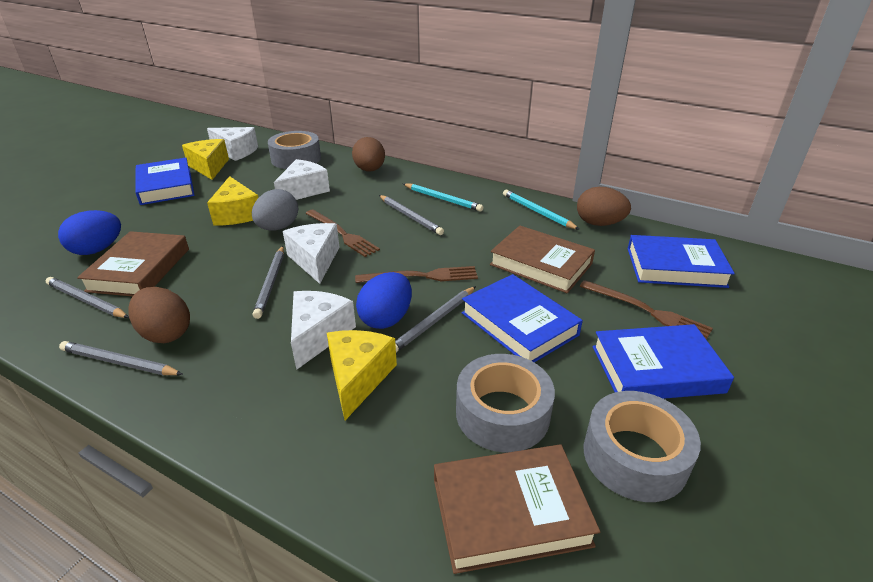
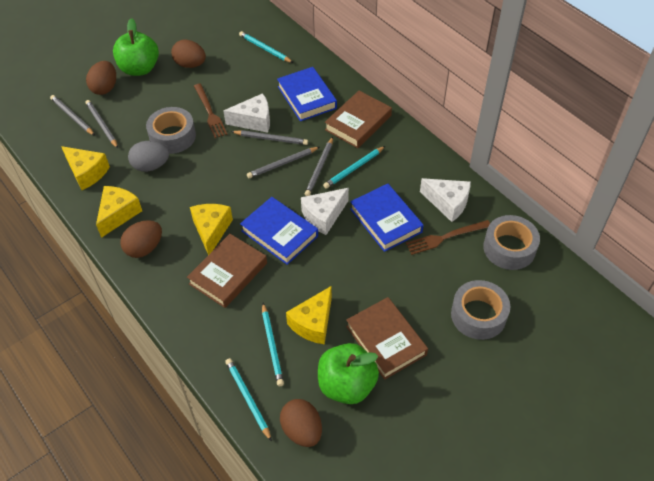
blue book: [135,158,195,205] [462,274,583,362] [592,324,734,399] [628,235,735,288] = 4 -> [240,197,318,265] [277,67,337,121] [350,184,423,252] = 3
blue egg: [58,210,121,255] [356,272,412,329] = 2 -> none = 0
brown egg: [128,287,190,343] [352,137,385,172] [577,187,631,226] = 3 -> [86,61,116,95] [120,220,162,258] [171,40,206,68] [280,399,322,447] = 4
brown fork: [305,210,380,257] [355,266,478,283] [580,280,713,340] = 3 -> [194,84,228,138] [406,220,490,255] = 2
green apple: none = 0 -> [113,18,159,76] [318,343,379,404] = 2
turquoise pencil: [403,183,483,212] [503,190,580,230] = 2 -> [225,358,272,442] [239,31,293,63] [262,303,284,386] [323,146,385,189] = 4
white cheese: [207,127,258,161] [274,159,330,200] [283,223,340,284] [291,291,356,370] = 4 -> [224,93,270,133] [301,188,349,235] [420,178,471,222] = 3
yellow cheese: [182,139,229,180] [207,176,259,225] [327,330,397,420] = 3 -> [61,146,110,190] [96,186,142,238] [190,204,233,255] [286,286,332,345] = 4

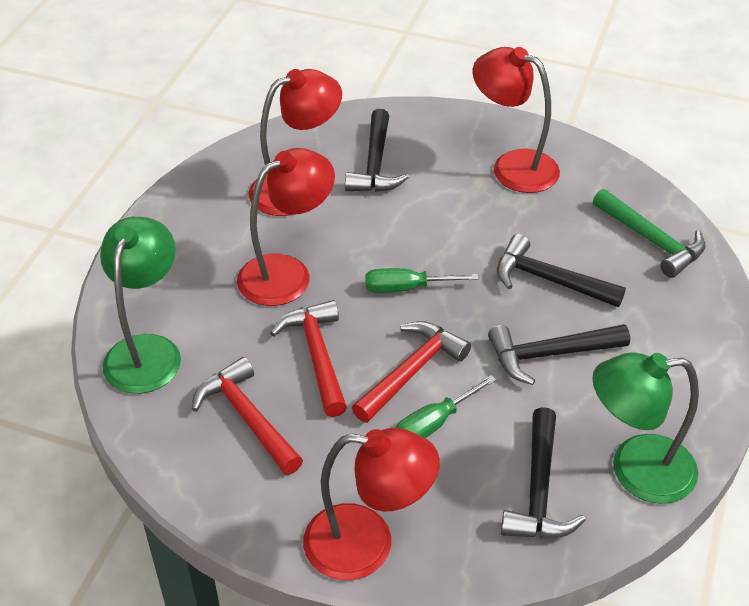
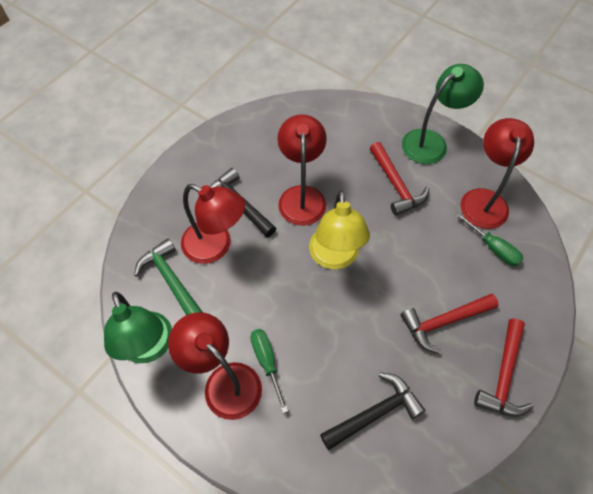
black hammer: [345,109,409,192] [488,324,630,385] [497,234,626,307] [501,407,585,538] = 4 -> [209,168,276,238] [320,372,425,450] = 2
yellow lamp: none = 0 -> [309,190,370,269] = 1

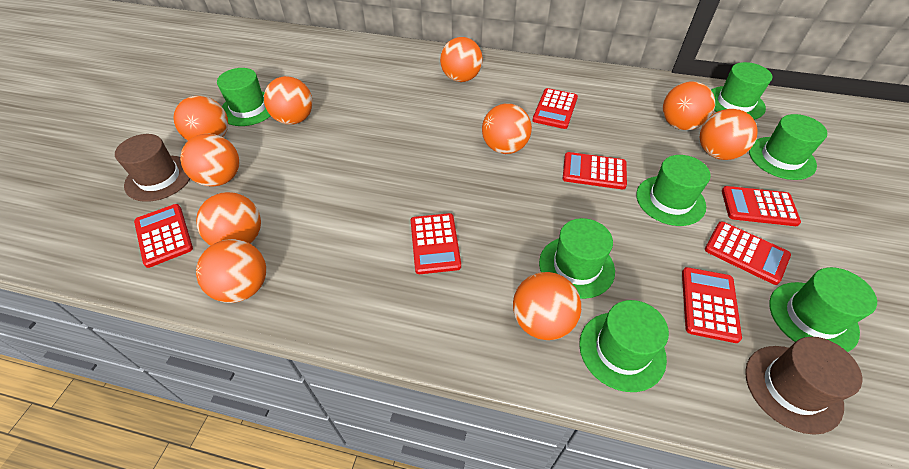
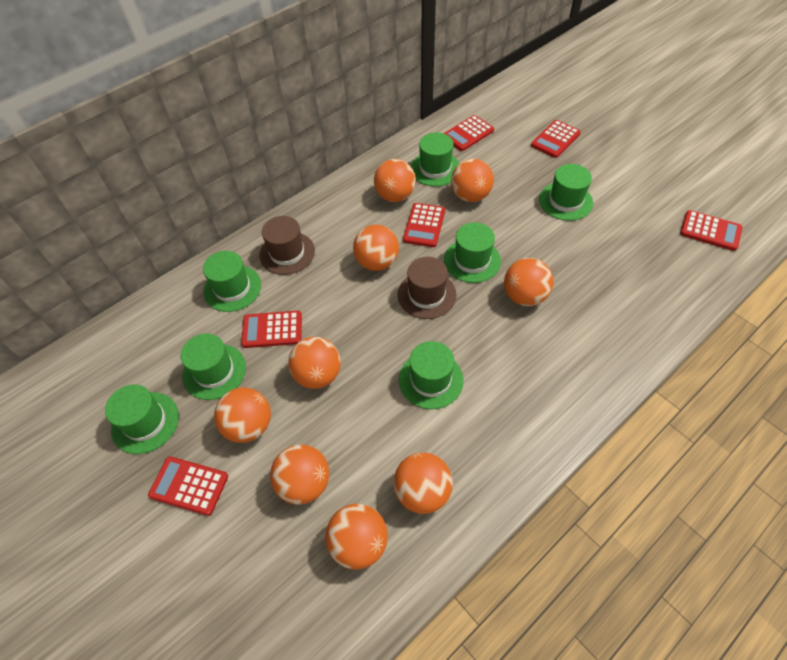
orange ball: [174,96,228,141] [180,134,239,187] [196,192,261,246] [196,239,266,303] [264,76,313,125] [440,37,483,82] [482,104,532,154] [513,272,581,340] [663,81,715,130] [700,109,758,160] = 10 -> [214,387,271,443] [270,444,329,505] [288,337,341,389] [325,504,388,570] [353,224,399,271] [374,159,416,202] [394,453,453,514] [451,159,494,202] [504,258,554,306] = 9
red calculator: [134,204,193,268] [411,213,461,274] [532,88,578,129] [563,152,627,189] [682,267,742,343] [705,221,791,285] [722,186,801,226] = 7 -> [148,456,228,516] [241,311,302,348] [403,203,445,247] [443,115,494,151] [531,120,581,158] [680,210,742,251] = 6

DIRECTIONS → Reproduce the material above exactly, but only from the line with "brown fork: [305,210,380,257]" through its last line, leaving pictures out.

EXPECTED ANSWER →
brown fork: [305,210,380,257] [355,266,478,283] [580,280,713,340] = 3 -> [194,84,228,138] [406,220,490,255] = 2
green apple: none = 0 -> [113,18,159,76] [318,343,379,404] = 2
turquoise pencil: [403,183,483,212] [503,190,580,230] = 2 -> [225,358,272,442] [239,31,293,63] [262,303,284,386] [323,146,385,189] = 4
white cheese: [207,127,258,161] [274,159,330,200] [283,223,340,284] [291,291,356,370] = 4 -> [224,93,270,133] [301,188,349,235] [420,178,471,222] = 3
yellow cheese: [182,139,229,180] [207,176,259,225] [327,330,397,420] = 3 -> [61,146,110,190] [96,186,142,238] [190,204,233,255] [286,286,332,345] = 4

black hammer: [345,109,409,192] [488,324,630,385] [497,234,626,307] [501,407,585,538] = 4 -> [209,168,276,238] [320,372,425,450] = 2
yellow lamp: none = 0 -> [309,190,370,269] = 1

orange ball: [174,96,228,141] [180,134,239,187] [196,192,261,246] [196,239,266,303] [264,76,313,125] [440,37,483,82] [482,104,532,154] [513,272,581,340] [663,81,715,130] [700,109,758,160] = 10 -> [214,387,271,443] [270,444,329,505] [288,337,341,389] [325,504,388,570] [353,224,399,271] [374,159,416,202] [394,453,453,514] [451,159,494,202] [504,258,554,306] = 9
red calculator: [134,204,193,268] [411,213,461,274] [532,88,578,129] [563,152,627,189] [682,267,742,343] [705,221,791,285] [722,186,801,226] = 7 -> [148,456,228,516] [241,311,302,348] [403,203,445,247] [443,115,494,151] [531,120,581,158] [680,210,742,251] = 6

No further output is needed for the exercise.